WHAT IS EXPECTED » In the entries that follow, which lines hold the string "left"? List them.

DATA SHOWN START

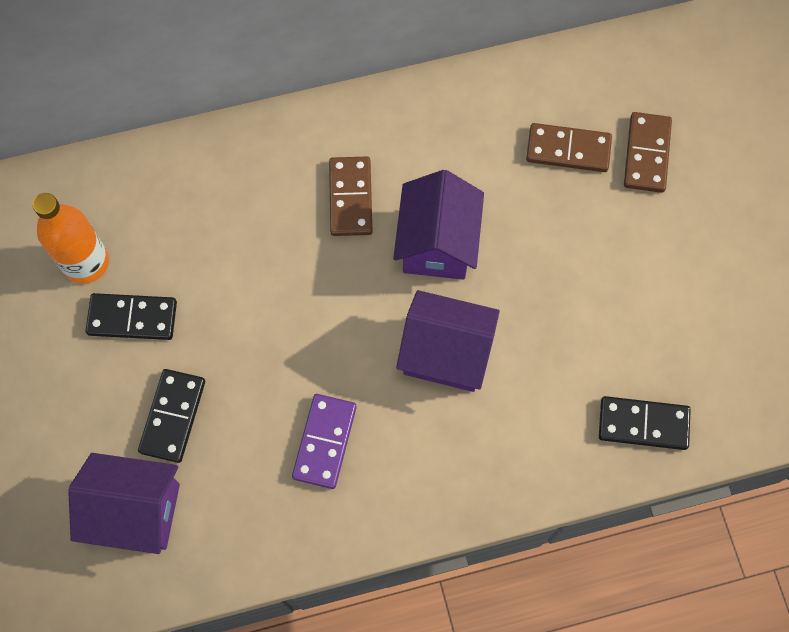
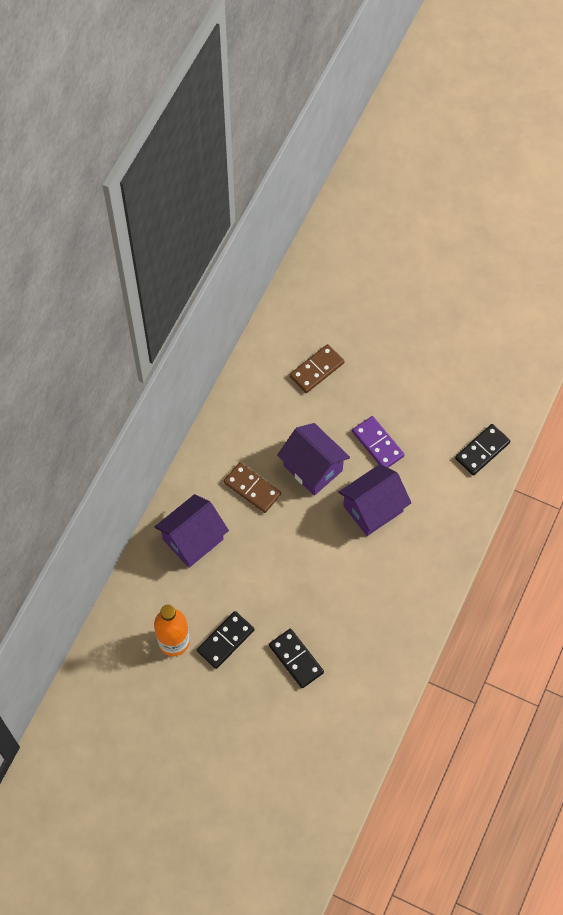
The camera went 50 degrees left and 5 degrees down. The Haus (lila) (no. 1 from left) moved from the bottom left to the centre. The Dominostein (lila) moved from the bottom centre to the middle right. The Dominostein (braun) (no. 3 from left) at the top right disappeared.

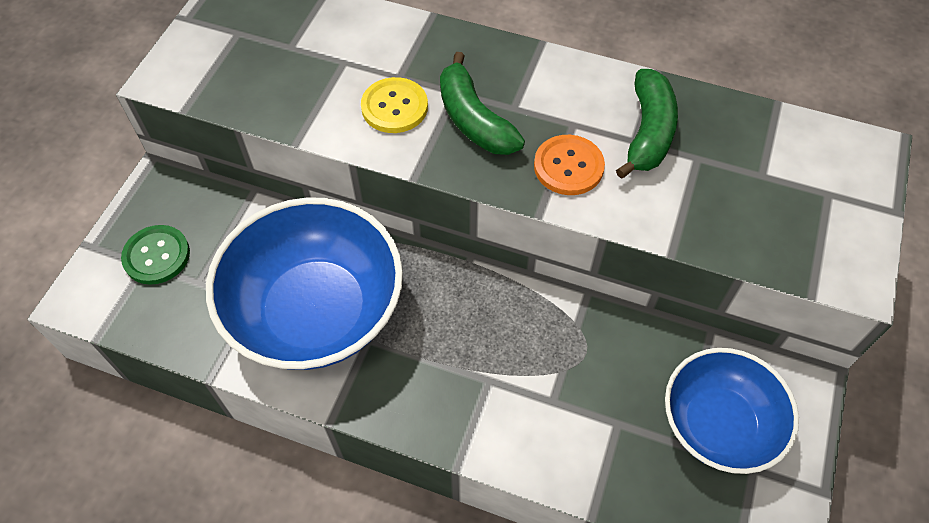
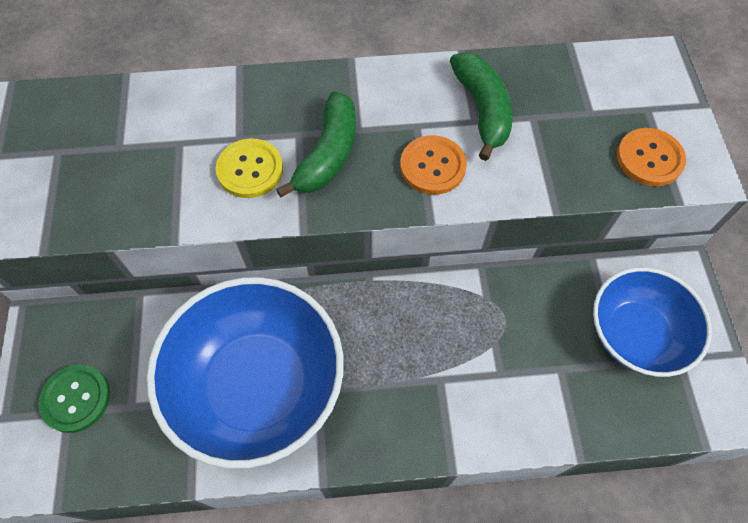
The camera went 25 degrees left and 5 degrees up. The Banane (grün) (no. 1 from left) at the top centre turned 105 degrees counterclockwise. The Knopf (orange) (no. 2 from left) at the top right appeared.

DATA SHOWN END
DATA SHOWN START

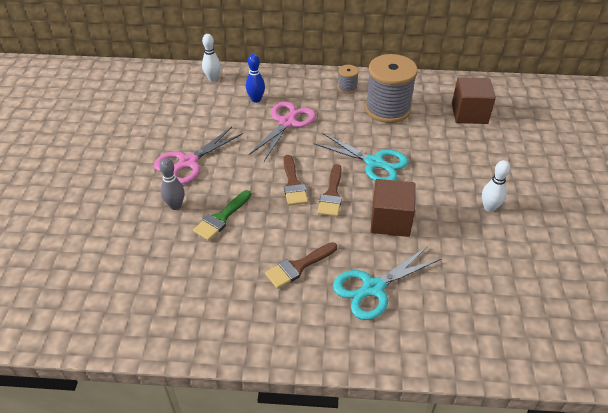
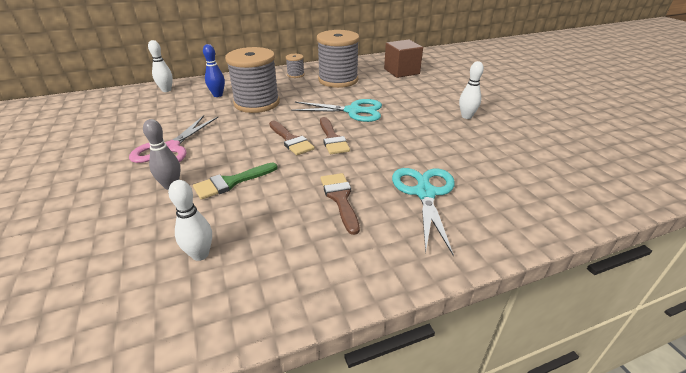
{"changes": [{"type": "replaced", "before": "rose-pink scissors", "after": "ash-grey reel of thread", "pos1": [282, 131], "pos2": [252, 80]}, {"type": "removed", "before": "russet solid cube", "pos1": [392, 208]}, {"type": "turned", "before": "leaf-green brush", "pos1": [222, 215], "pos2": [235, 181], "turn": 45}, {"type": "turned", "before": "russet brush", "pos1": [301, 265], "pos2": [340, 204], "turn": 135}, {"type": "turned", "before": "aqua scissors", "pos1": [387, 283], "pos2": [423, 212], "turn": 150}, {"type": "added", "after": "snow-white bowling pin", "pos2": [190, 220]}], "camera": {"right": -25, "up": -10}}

DATA SHOWN END
DATA SHOWN START

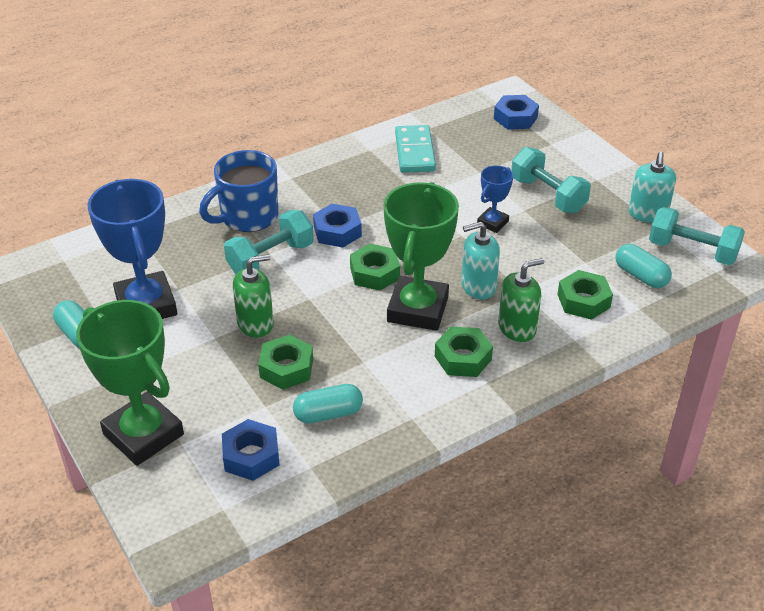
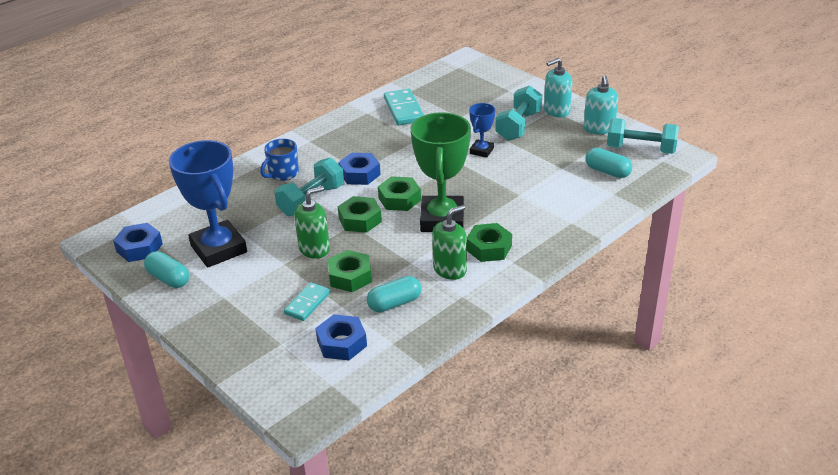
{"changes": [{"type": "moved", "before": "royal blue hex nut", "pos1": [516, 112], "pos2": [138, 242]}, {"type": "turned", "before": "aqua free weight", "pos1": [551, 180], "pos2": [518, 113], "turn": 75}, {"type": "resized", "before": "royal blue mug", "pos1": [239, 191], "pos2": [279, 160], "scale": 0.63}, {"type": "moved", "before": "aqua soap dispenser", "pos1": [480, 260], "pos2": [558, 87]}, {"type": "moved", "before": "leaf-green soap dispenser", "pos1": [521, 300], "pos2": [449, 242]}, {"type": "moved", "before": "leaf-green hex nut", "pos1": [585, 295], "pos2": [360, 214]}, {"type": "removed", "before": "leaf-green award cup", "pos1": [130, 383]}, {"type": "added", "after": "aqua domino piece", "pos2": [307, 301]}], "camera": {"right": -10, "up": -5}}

DATA SHOWN END

RESULT OF THE TASK »
The camera went 50 degrees left and 5 degrees down. The Haus (lila) (no. 1 from left) moved from the bottom left to the centre. The Dominostein (lila) moved from the bottom centre to the middle right. The Dominostein (braun) (no. 3 from left) at the top right disappeared.
The camera went 25 degrees left and 5 degrees up. The Banane (grün) (no. 1 from left) at the top centre turned 105 degrees counterclockwise. The Knopf (orange) (no. 2 from left) at the top right appeared.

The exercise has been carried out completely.